=== Begin Enclosure ===

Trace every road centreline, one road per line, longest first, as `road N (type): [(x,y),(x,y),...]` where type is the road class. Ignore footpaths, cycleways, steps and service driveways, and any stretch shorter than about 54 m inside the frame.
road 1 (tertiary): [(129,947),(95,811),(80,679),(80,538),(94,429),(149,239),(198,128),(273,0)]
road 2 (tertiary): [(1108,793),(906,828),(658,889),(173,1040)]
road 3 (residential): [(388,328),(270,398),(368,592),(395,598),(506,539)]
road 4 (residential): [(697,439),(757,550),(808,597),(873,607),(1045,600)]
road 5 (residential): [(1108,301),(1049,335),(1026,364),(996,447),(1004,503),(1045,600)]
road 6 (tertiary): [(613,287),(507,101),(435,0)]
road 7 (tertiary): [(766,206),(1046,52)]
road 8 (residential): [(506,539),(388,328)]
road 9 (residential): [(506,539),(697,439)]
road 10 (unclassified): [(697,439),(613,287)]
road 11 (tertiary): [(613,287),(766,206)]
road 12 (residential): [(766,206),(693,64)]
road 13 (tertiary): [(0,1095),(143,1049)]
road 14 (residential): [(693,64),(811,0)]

=== End Enclosure ===

Each line in the listing needs to be copied exactly.

Trace every road centreline, one road per line, longest first, as `road N (type): [(x,y),(x,y),...]` where type is the road class. Ignore footpaths, cycleways, steps and service driveways, and any stretch shorter than about 54 m inside the frame.
road 1 (tertiary): [(129,947),(95,811),(80,679),(80,538),(94,429),(149,239),(198,128),(273,0)]
road 2 (tertiary): [(1108,793),(906,828),(658,889),(173,1040)]
road 3 (residential): [(388,328),(270,398),(368,592),(395,598),(506,539)]
road 4 (residential): [(697,439),(757,550),(808,597),(873,607),(1045,600)]
road 5 (residential): [(1108,301),(1049,335),(1026,364),(996,447),(1004,503),(1045,600)]
road 6 (tertiary): [(613,287),(507,101),(435,0)]
road 7 (tertiary): [(766,206),(1046,52)]
road 8 (residential): [(506,539),(388,328)]
road 9 (residential): [(506,539),(697,439)]
road 10 (unclassified): [(697,439),(613,287)]
road 11 (tertiary): [(613,287),(766,206)]
road 12 (residential): [(766,206),(693,64)]
road 13 (tertiary): [(0,1095),(143,1049)]
road 14 (residential): [(693,64),(811,0)]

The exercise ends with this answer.